Aim of the task
Every record here needs to be written out again exactly.
══ Task material
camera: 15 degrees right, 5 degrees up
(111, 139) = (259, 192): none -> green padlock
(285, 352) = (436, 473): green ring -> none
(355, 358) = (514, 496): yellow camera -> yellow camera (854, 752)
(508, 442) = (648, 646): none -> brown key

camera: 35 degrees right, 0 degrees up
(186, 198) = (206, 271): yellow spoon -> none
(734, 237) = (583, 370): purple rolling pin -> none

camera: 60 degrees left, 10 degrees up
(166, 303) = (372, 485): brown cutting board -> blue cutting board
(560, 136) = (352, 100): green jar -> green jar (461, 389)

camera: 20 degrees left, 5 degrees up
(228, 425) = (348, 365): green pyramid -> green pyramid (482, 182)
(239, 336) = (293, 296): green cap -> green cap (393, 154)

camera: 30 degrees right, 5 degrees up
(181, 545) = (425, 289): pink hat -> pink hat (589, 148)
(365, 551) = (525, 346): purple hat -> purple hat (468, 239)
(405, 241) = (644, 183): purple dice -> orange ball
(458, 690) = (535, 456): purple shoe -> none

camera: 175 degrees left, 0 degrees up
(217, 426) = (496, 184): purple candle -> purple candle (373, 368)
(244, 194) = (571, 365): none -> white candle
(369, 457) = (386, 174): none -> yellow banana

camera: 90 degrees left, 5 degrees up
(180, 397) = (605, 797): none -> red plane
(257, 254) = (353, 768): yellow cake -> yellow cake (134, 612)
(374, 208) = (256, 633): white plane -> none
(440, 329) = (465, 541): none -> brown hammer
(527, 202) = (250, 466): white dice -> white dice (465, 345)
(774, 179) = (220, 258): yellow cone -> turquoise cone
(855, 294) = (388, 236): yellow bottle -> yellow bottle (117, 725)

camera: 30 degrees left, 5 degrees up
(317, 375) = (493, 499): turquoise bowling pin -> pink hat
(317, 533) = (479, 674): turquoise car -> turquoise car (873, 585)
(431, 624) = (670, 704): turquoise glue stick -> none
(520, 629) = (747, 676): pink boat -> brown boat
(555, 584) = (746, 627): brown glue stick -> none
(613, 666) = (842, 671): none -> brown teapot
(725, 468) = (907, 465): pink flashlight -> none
════
Result
camera: 15 degrees right, 5 degrees up
(111, 139) = (259, 192): none -> green padlock
(285, 352) = (436, 473): green ring -> none
(355, 358) = (514, 496): yellow camera -> yellow camera (854, 752)
(508, 442) = (648, 646): none -> brown key

camera: 35 degrees right, 0 degrees up
(186, 198) = (206, 271): yellow spoon -> none
(734, 237) = (583, 370): purple rolling pin -> none

camera: 60 degrees left, 10 degrees up
(166, 303) = (372, 485): brown cutting board -> blue cutting board
(560, 136) = (352, 100): green jar -> green jar (461, 389)

camera: 20 degrees left, 5 degrees up
(228, 425) = (348, 365): green pyramid -> green pyramid (482, 182)
(239, 336) = (293, 296): green cap -> green cap (393, 154)

camera: 30 degrees right, 5 degrees up
(181, 545) = (425, 289): pink hat -> pink hat (589, 148)
(365, 551) = (525, 346): purple hat -> purple hat (468, 239)
(405, 241) = (644, 183): purple dice -> orange ball
(458, 690) = (535, 456): purple shoe -> none

camera: 175 degrees left, 0 degrees up
(217, 426) = (496, 184): purple candle -> purple candle (373, 368)
(244, 194) = (571, 365): none -> white candle
(369, 457) = (386, 174): none -> yellow banana

camera: 90 degrees left, 5 degrees up
(180, 397) = (605, 797): none -> red plane
(257, 254) = (353, 768): yellow cake -> yellow cake (134, 612)
(374, 208) = (256, 633): white plane -> none
(440, 329) = (465, 541): none -> brown hammer
(527, 202) = (250, 466): white dice -> white dice (465, 345)
(774, 179) = (220, 258): yellow cone -> turquoise cone
(855, 294) = (388, 236): yellow bottle -> yellow bottle (117, 725)

camera: 30 degrees left, 5 degrees up
(317, 375) = (493, 499): turquoise bowling pin -> pink hat
(317, 533) = (479, 674): turquoise car -> turquoise car (873, 585)
(431, 624) = (670, 704): turquoise glue stick -> none
(520, 629) = (747, 676): pink boat -> brown boat
(555, 584) = (746, 627): brown glue stick -> none
(613, 666) = (842, 671): none -> brown teapot
(725, 468) = (907, 465): pink flashlight -> none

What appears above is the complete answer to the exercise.